Given entries
....

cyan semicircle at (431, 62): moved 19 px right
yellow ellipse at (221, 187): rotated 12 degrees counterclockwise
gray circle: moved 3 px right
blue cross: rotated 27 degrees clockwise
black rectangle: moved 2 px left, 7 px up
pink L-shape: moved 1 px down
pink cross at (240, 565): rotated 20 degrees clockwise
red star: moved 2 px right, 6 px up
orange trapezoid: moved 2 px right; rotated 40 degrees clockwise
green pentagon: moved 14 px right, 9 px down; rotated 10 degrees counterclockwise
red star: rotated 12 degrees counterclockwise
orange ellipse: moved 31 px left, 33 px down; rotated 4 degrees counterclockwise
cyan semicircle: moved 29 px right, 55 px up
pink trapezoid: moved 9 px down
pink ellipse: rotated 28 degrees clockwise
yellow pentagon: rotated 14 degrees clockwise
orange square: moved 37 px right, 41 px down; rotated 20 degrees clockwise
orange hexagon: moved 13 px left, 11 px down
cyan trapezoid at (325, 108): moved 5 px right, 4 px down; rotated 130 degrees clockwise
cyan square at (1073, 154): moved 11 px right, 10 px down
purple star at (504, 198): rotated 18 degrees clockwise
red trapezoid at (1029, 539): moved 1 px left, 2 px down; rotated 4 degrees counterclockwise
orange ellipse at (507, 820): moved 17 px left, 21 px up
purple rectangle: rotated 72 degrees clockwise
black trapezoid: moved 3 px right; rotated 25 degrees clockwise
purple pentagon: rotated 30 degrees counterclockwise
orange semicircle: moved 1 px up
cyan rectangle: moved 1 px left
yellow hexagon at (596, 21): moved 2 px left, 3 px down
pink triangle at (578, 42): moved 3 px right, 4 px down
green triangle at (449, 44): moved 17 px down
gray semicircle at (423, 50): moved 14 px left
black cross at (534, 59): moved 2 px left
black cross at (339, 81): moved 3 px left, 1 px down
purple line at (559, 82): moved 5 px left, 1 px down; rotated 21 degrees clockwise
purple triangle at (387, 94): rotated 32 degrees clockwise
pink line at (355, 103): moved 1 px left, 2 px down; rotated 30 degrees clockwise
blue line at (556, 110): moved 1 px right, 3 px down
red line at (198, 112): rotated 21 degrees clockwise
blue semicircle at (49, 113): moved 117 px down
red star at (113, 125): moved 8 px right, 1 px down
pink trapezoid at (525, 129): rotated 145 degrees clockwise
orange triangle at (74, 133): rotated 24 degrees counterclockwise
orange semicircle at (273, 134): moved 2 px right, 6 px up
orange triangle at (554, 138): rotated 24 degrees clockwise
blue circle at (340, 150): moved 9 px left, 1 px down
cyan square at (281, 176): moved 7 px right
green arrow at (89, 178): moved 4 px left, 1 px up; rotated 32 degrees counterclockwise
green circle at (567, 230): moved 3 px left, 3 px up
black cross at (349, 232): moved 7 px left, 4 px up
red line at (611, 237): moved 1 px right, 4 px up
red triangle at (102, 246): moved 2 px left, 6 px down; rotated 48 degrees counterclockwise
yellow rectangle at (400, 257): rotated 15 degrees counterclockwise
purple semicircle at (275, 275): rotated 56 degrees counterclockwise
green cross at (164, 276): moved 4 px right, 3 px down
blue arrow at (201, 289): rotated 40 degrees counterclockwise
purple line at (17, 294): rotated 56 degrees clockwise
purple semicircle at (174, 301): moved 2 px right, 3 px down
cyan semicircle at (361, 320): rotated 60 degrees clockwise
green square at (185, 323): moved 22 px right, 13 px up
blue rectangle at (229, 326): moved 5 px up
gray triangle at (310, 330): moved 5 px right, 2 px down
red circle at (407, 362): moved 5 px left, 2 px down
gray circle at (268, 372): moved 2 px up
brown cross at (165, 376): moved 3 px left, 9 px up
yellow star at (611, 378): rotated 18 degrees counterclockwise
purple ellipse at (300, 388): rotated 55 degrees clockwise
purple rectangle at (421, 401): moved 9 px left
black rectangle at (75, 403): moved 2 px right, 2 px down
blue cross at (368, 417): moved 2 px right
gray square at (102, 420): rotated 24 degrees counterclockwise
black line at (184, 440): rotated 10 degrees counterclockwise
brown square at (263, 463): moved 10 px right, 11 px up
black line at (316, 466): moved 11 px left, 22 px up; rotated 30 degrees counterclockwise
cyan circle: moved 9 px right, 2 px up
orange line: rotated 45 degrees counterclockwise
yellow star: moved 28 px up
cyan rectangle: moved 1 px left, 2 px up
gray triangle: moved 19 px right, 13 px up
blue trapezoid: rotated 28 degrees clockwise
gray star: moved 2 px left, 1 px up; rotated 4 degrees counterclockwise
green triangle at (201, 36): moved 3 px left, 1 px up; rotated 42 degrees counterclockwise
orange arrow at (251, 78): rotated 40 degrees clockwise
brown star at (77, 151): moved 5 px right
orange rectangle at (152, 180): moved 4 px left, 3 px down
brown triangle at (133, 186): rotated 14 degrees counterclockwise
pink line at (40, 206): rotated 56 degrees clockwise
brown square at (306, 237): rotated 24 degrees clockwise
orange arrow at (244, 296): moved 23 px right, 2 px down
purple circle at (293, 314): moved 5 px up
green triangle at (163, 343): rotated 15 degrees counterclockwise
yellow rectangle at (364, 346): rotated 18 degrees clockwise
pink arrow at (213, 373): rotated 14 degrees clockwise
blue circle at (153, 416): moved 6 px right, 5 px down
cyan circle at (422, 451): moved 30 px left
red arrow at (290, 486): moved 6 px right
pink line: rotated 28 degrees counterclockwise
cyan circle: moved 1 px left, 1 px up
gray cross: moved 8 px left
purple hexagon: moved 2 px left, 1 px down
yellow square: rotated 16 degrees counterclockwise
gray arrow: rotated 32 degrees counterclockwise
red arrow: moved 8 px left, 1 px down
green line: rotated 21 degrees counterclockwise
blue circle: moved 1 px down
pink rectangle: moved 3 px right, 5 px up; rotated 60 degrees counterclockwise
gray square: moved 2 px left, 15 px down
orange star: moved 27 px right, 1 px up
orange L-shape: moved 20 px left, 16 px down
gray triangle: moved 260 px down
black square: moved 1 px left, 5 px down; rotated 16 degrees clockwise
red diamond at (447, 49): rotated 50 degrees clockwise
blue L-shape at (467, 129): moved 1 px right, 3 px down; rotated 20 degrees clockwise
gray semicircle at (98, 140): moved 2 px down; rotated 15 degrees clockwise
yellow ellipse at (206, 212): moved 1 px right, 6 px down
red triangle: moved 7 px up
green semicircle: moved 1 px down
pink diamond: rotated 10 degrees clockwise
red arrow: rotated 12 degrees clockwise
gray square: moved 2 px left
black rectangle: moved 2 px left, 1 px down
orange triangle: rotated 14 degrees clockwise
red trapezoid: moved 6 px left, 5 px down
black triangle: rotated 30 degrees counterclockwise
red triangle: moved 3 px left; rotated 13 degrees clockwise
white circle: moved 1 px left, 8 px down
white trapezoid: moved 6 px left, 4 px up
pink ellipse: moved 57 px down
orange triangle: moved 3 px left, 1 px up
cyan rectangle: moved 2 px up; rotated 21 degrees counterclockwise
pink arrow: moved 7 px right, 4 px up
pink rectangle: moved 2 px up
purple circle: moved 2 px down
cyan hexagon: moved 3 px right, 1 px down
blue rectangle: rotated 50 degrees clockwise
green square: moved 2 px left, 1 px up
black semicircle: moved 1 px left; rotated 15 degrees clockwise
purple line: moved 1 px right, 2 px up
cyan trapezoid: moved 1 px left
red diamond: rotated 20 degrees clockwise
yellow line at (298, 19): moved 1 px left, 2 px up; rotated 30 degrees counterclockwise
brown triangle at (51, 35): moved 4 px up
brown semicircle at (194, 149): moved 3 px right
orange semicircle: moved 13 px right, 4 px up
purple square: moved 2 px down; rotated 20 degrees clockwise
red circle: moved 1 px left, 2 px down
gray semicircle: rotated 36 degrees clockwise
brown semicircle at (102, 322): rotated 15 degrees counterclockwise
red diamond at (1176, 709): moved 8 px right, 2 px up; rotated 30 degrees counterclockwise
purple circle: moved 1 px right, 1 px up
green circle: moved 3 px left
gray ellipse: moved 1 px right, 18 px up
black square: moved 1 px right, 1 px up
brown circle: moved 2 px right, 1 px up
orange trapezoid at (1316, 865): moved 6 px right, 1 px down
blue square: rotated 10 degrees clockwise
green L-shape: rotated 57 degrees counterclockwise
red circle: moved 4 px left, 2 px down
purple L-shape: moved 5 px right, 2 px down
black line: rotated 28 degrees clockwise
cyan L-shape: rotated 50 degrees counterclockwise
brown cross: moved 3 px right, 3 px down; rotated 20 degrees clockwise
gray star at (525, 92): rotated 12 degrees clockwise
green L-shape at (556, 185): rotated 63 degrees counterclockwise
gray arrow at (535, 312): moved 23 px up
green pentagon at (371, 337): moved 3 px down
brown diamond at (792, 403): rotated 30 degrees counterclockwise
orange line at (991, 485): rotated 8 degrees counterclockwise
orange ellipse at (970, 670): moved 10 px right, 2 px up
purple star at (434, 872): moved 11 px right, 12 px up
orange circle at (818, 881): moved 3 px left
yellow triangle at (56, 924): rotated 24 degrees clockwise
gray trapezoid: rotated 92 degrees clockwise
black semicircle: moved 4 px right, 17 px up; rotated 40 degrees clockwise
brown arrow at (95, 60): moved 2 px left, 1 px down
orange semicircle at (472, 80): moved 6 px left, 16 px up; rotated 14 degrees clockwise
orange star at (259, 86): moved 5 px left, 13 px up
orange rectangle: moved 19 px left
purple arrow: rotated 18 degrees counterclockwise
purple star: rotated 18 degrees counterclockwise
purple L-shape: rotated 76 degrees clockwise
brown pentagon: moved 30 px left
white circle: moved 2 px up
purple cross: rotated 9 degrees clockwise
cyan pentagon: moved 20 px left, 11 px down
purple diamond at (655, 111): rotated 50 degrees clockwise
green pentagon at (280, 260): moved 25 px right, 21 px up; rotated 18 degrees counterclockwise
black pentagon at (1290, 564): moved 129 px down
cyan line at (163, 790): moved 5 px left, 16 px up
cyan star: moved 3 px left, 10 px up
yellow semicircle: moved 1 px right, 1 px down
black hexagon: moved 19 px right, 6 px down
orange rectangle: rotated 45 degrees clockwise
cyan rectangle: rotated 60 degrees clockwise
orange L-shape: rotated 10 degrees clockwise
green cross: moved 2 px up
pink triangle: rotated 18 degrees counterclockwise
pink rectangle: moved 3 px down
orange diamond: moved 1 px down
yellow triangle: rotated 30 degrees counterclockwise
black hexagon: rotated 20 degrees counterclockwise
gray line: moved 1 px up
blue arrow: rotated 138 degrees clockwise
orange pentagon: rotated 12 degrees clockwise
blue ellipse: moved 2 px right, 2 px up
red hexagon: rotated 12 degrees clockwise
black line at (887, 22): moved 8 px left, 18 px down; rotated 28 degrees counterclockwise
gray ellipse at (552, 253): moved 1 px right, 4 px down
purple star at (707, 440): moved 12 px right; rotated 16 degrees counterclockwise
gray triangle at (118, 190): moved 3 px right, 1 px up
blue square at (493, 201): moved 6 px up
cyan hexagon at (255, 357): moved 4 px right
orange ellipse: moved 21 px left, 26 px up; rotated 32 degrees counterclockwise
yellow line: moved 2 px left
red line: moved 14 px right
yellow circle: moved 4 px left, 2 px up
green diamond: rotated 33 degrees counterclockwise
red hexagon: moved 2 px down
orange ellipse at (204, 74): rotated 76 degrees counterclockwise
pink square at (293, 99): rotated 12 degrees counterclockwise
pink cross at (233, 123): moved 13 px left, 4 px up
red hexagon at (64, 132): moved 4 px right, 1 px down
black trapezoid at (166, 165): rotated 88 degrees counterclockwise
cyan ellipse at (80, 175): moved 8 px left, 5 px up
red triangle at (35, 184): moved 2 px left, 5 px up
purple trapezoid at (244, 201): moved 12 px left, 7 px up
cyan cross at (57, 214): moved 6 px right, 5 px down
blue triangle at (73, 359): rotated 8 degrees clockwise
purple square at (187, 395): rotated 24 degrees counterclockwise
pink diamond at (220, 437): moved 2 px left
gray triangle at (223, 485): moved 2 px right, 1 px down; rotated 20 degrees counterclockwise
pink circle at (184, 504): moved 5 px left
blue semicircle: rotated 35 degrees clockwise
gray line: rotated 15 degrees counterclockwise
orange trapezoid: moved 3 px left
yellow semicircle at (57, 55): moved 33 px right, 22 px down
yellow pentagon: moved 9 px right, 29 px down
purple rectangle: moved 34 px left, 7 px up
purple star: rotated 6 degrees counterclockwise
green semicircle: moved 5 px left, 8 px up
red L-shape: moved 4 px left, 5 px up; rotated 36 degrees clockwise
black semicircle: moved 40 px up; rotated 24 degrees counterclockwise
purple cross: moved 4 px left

....

Aim of the task
Reproduce the lines of the entries above from the one with "green triangle at (449, 44): moved 17 px down" to the one with "brown cross at", both included, exactly and without any other line.

Solution to this task
green triangle at (449, 44): moved 17 px down
gray semicircle at (423, 50): moved 14 px left
black cross at (534, 59): moved 2 px left
black cross at (339, 81): moved 3 px left, 1 px down
purple line at (559, 82): moved 5 px left, 1 px down; rotated 21 degrees clockwise
purple triangle at (387, 94): rotated 32 degrees clockwise
pink line at (355, 103): moved 1 px left, 2 px down; rotated 30 degrees clockwise
blue line at (556, 110): moved 1 px right, 3 px down
red line at (198, 112): rotated 21 degrees clockwise
blue semicircle at (49, 113): moved 117 px down
red star at (113, 125): moved 8 px right, 1 px down
pink trapezoid at (525, 129): rotated 145 degrees clockwise
orange triangle at (74, 133): rotated 24 degrees counterclockwise
orange semicircle at (273, 134): moved 2 px right, 6 px up
orange triangle at (554, 138): rotated 24 degrees clockwise
blue circle at (340, 150): moved 9 px left, 1 px down
cyan square at (281, 176): moved 7 px right
green arrow at (89, 178): moved 4 px left, 1 px up; rotated 32 degrees counterclockwise
green circle at (567, 230): moved 3 px left, 3 px up
black cross at (349, 232): moved 7 px left, 4 px up
red line at (611, 237): moved 1 px right, 4 px up
red triangle at (102, 246): moved 2 px left, 6 px down; rotated 48 degrees counterclockwise
yellow rectangle at (400, 257): rotated 15 degrees counterclockwise
purple semicircle at (275, 275): rotated 56 degrees counterclockwise
green cross at (164, 276): moved 4 px right, 3 px down
blue arrow at (201, 289): rotated 40 degrees counterclockwise
purple line at (17, 294): rotated 56 degrees clockwise
purple semicircle at (174, 301): moved 2 px right, 3 px down
cyan semicircle at (361, 320): rotated 60 degrees clockwise
green square at (185, 323): moved 22 px right, 13 px up
blue rectangle at (229, 326): moved 5 px up
gray triangle at (310, 330): moved 5 px right, 2 px down
red circle at (407, 362): moved 5 px left, 2 px down
gray circle at (268, 372): moved 2 px up
brown cross at (165, 376): moved 3 px left, 9 px up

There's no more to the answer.